• **AVAILABLE DATA**
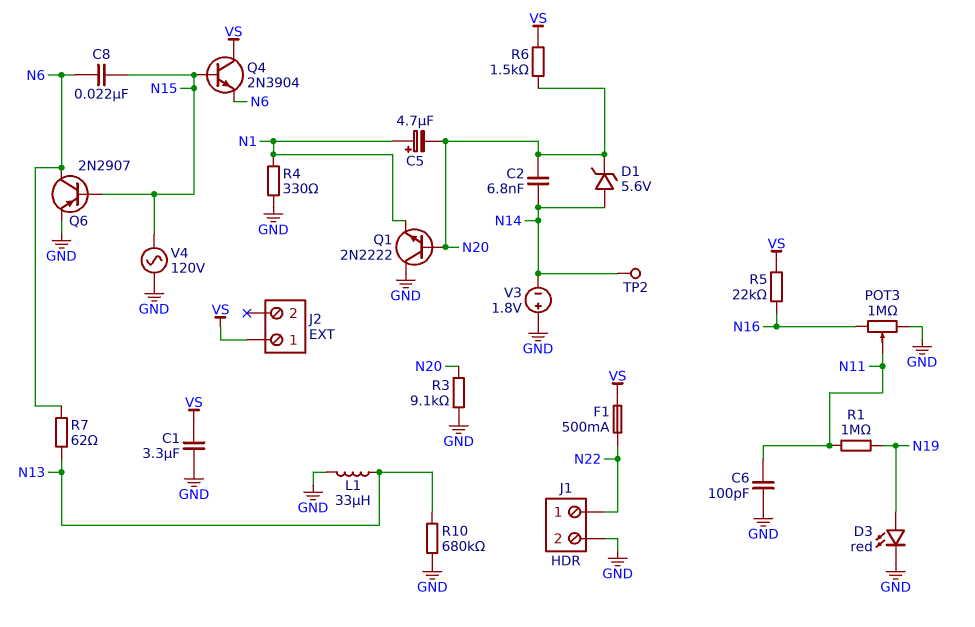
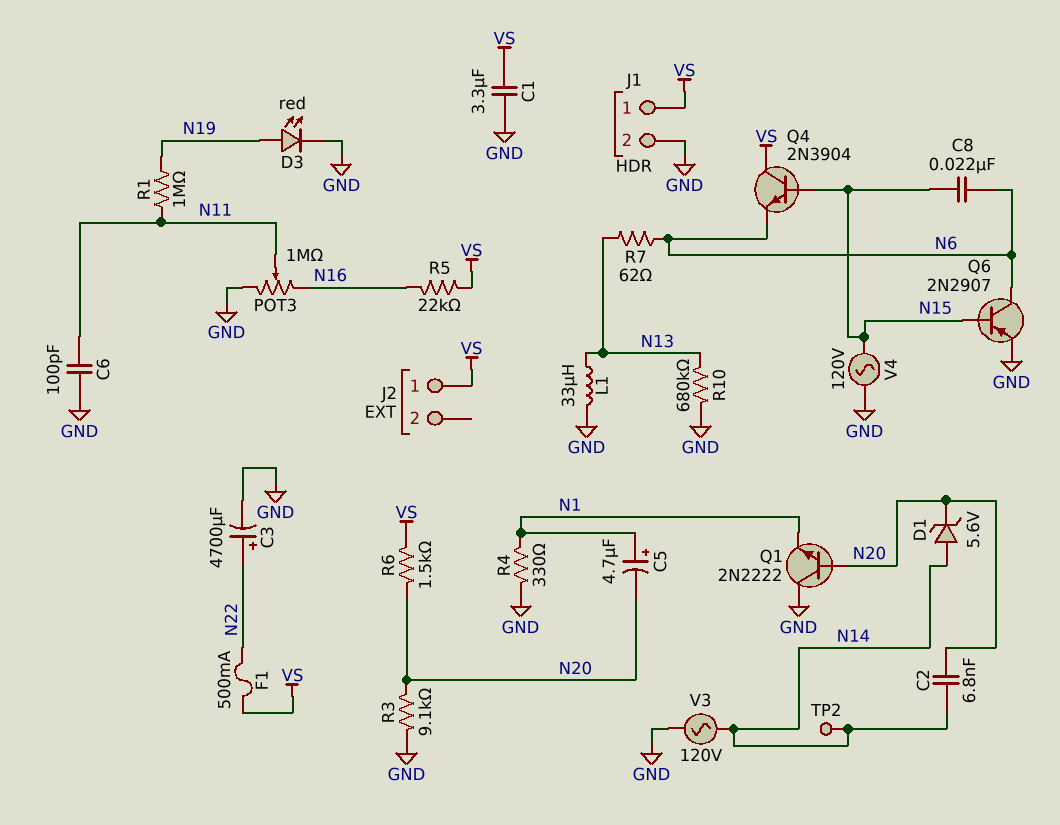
C3: none -> 4700uF (plus N22, minus GND)
J1 pin 1: N22 -> VS
V3: 1.8V (plus GND, minus N14) -> AC 120V (GND, N14)

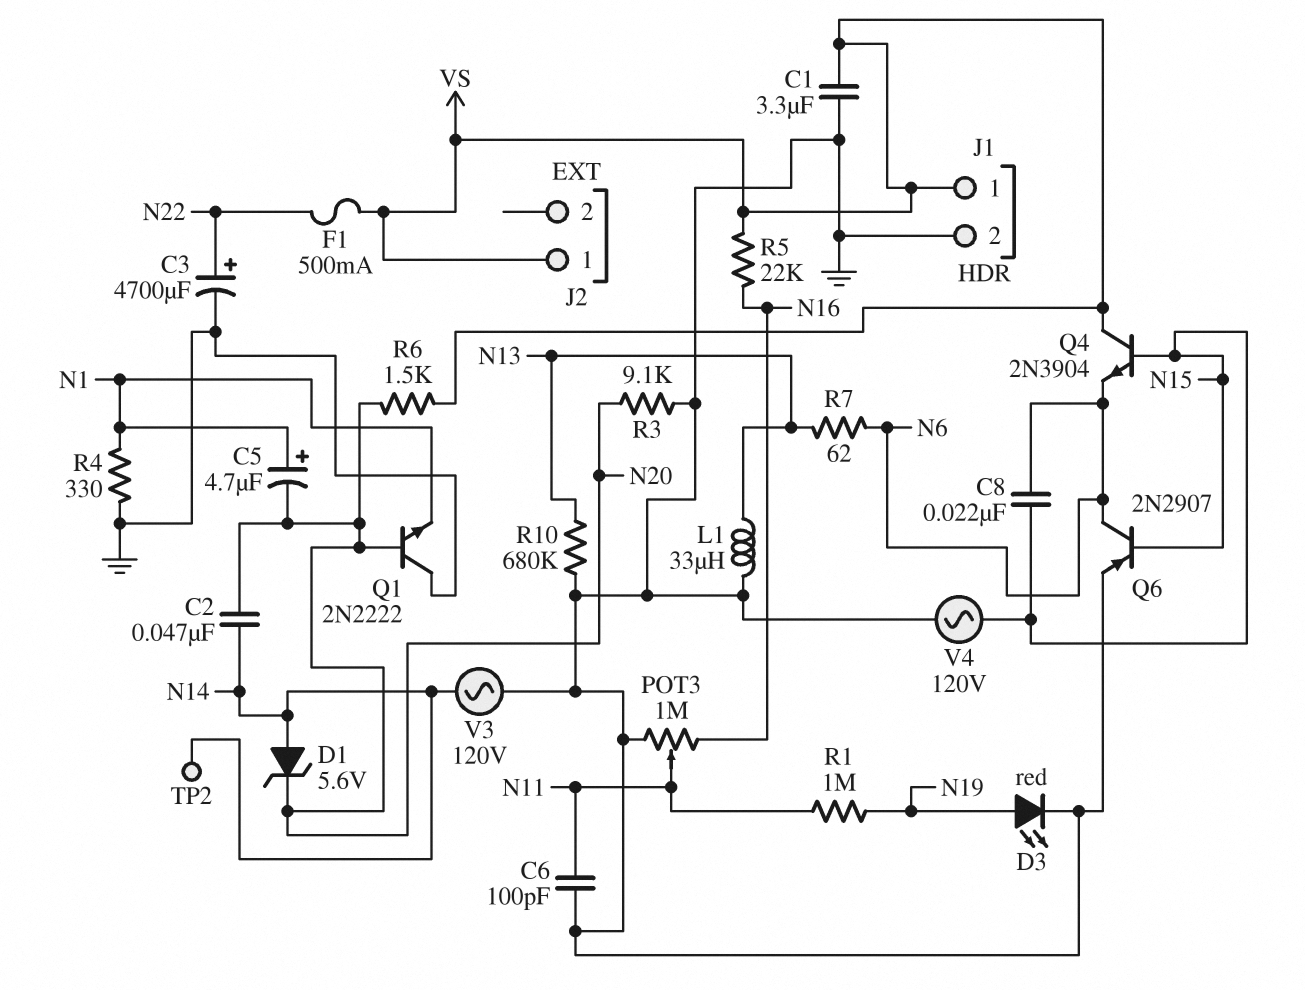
C2: 6.8nF (N14, N20) -> 47nF (N14, N20)

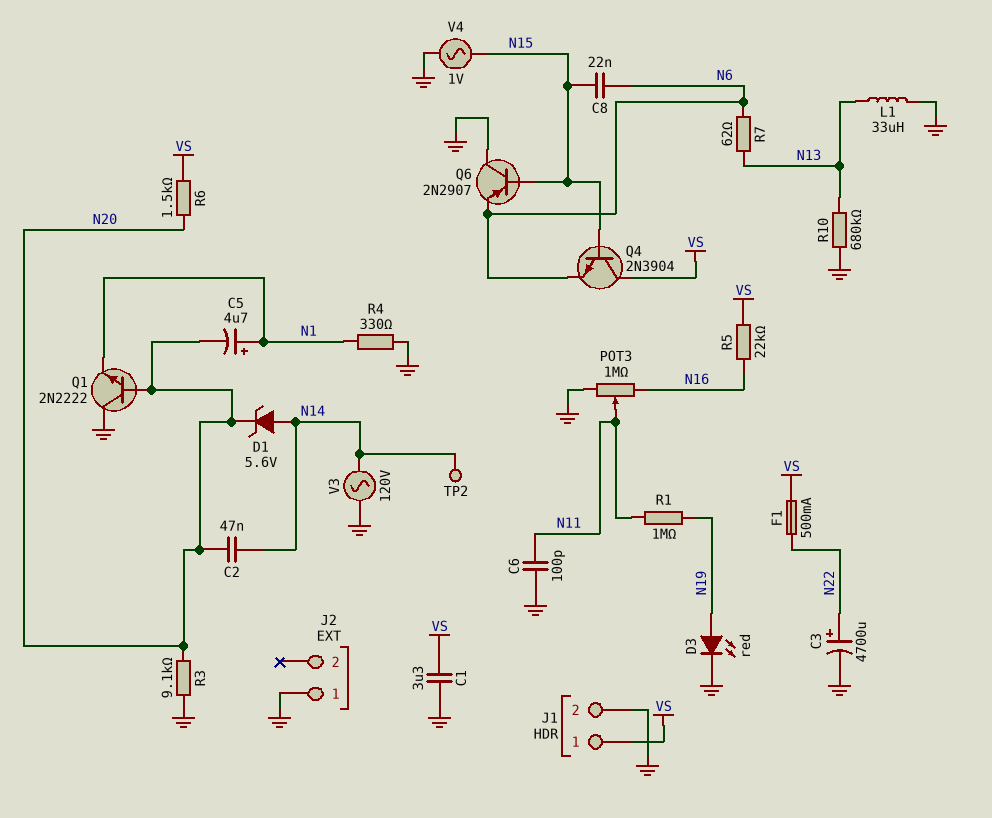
J2 pin 1: VS -> GND
Q6: PNP 2N2907 (B N15, C N6, E GND) -> PNP 2N2907 (B N15, C GND, E N6)
V4: AC 120V (GND, N15) -> AC 1V (GND, N15)

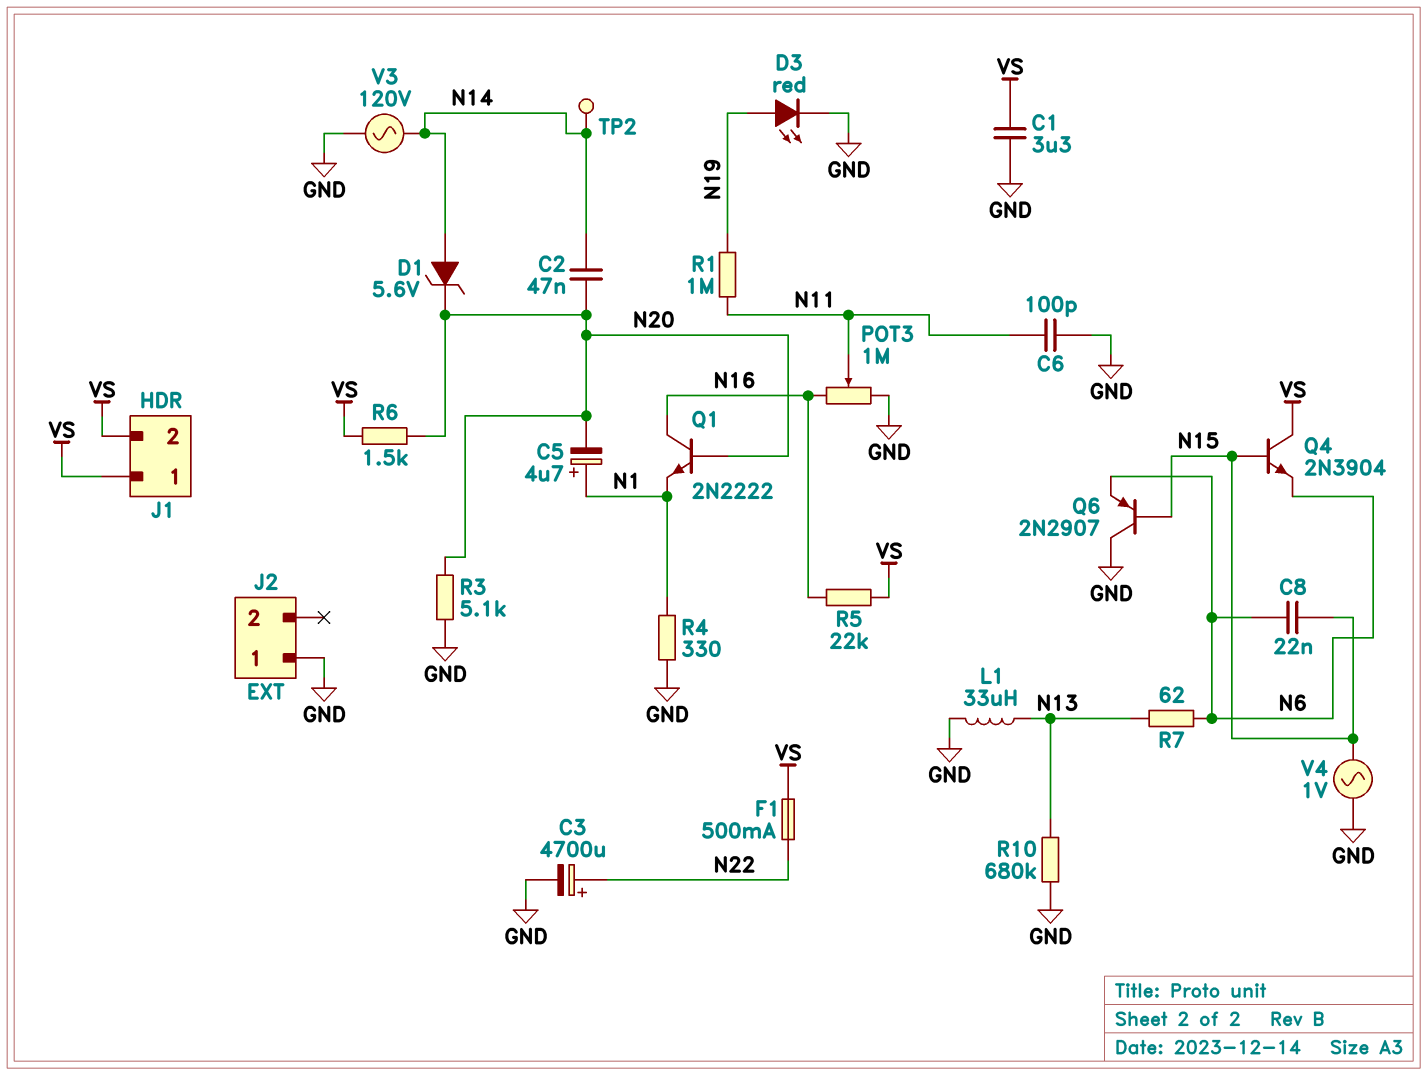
J1 pin 2: GND -> VS
Q1: NPN 2N2222 (B N20, C GND, E N1) -> NPN 2N2222 (B N20, C N16, E N1)
R3: 9.1k (GND, N20) -> 5.1k (GND, N20)

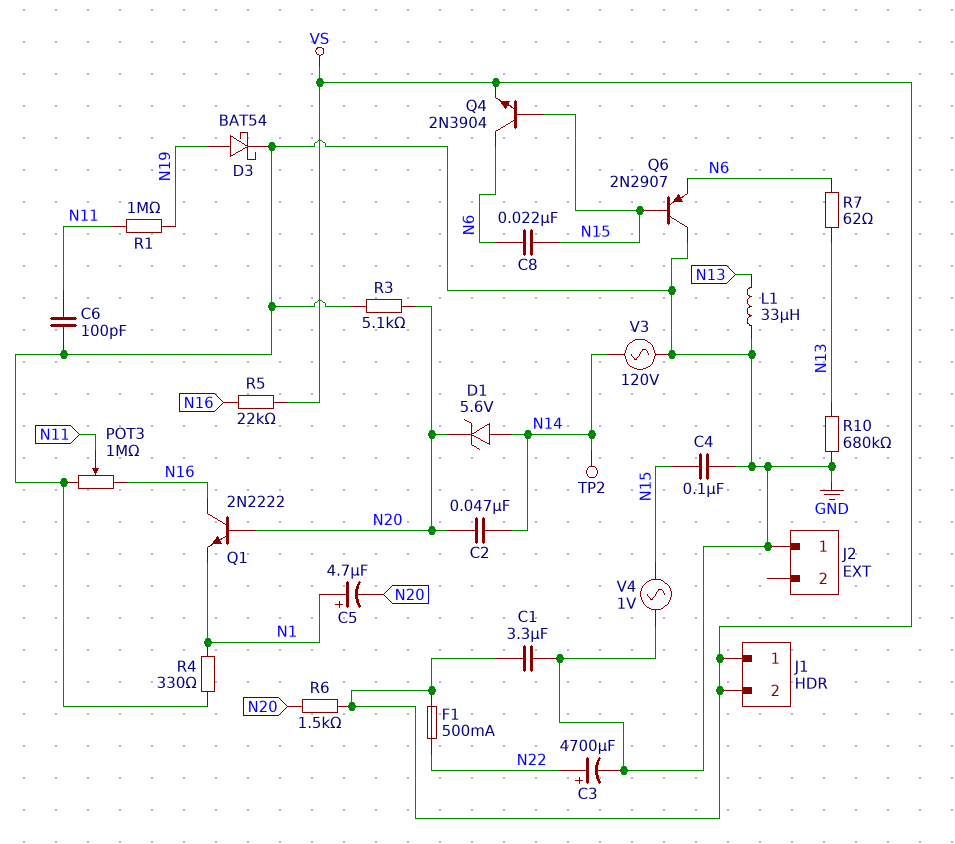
C4: none -> 100nF (GND, N15)
D3: LED red (A N19, K GND) -> schottky BAT54 (A N19, K GND)
Q4: NPN 2N3904 (B N15, C VS, E N6) -> NPN 2N3904 (B N15, C N6, E VS)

• **THE PROBLEM**
Pictures aside, retype all of the entries word for word.

• **ANSWER TO THIS EXERCISE**
C3: none -> 4700uF (plus N22, minus GND)
J1 pin 1: N22 -> VS
V3: 1.8V (plus GND, minus N14) -> AC 120V (GND, N14)

C2: 6.8nF (N14, N20) -> 47nF (N14, N20)

J2 pin 1: VS -> GND
Q6: PNP 2N2907 (B N15, C N6, E GND) -> PNP 2N2907 (B N15, C GND, E N6)
V4: AC 120V (GND, N15) -> AC 1V (GND, N15)

J1 pin 2: GND -> VS
Q1: NPN 2N2222 (B N20, C GND, E N1) -> NPN 2N2222 (B N20, C N16, E N1)
R3: 9.1k (GND, N20) -> 5.1k (GND, N20)

C4: none -> 100nF (GND, N15)
D3: LED red (A N19, K GND) -> schottky BAT54 (A N19, K GND)
Q4: NPN 2N3904 (B N15, C VS, E N6) -> NPN 2N3904 (B N15, C N6, E VS)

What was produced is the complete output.